### TRY IT
Copy out exactly the line that contains "lime 1x2 plate [130,200,173,248] -> none" and all lines following it to the end of the data.

*** Opening DATA TO USE ***

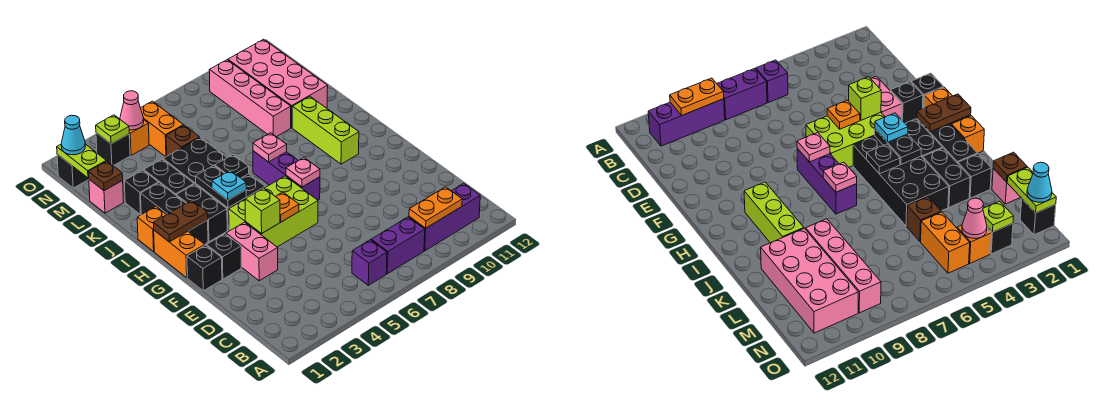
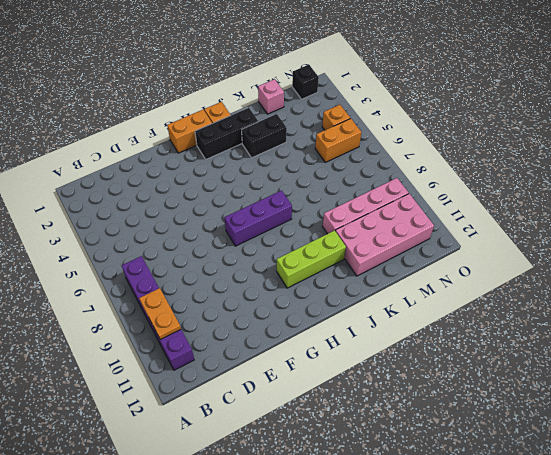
none -> purple 1x1 brick [352,240,387,285]
none -> pink 1x2 brick [226,222,278,281]
none -> black 1x1 brick [187,245,222,291]
none -> black 1x1 brick [207,234,241,279]

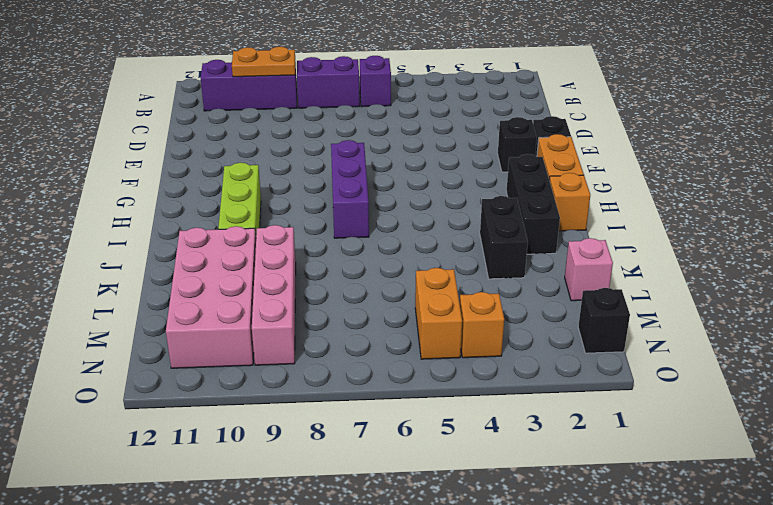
none -> pink 1x2 brick [226,222,278,281]
none -> lime 2x3 brick [229,176,318,247]
none -> black 1x2 brick [176,184,227,242]
none -> black 2x4 brick [163,137,265,230]

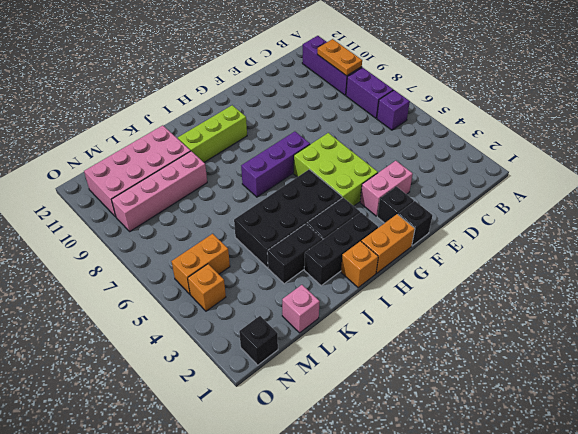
none -> black 1x1 brick [124,170,158,215]
none -> brown 1x1 brick [166,125,200,156]
none -> black 1x1 brick [96,133,130,166]
none -> lime 1x1 brick [245,188,280,234]

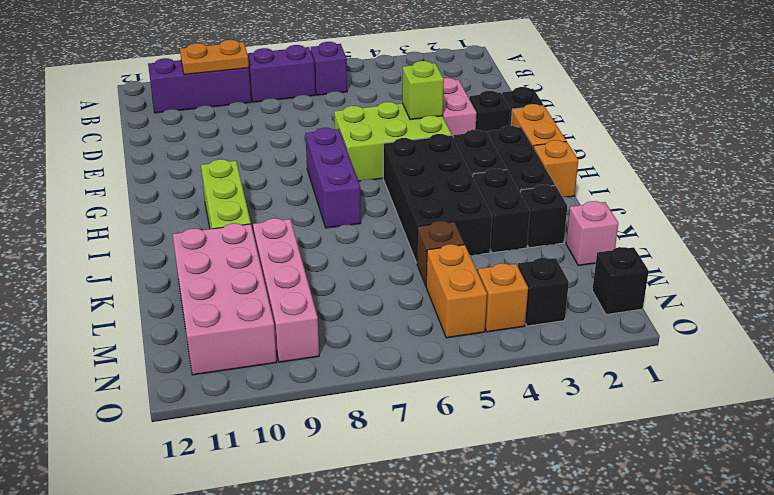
none -> orange 1x1 plate [276,192,299,222]
none -> pink 1x1 plate [286,158,320,187]
none -> brown 1x2 plate [153,200,208,242]
none -> black 1x2 plate [196,165,246,208]

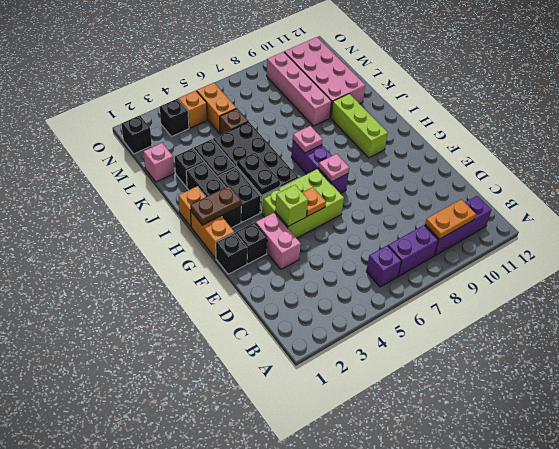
none -> black 1x1 plate [215,155,249,178]
none -> brown 1x1 plate [89,161,123,191]
none -> lime 1x2 plate [57,144,106,178]
none -> lime 1x1 plate [96,115,129,144]

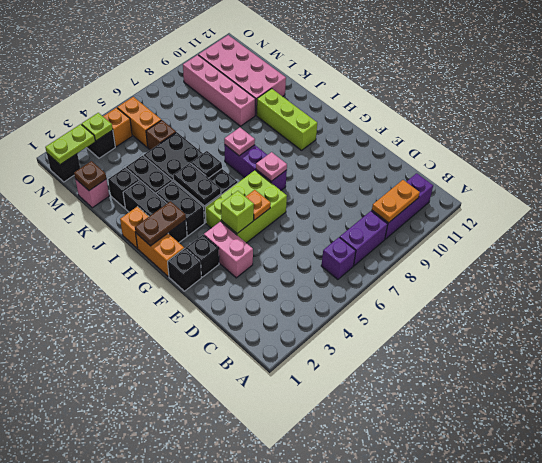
lime 1x2 plate [45,124,95,165] -> lime 1x2 plate turned to [57,144,106,178]
none -> pink 1x1 cone [120,91,144,130]
none -> cyan 1x1 plate [212,170,246,200]
none -> cyan 1x1 cone [61,115,85,155]

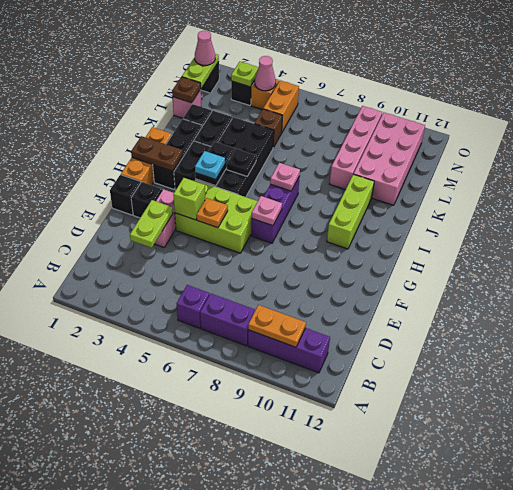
lime 1x2 plate [130,200,173,248] -> none
pink 1x1 cone [195,31,215,65] -> cyan 1x1 cone [61,115,85,155]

*** Closing DATA TO USE ***

### SOLUTION
lime 1x2 plate [130,200,173,248] -> none
pink 1x1 cone [195,31,215,65] -> cyan 1x1 cone [61,115,85,155]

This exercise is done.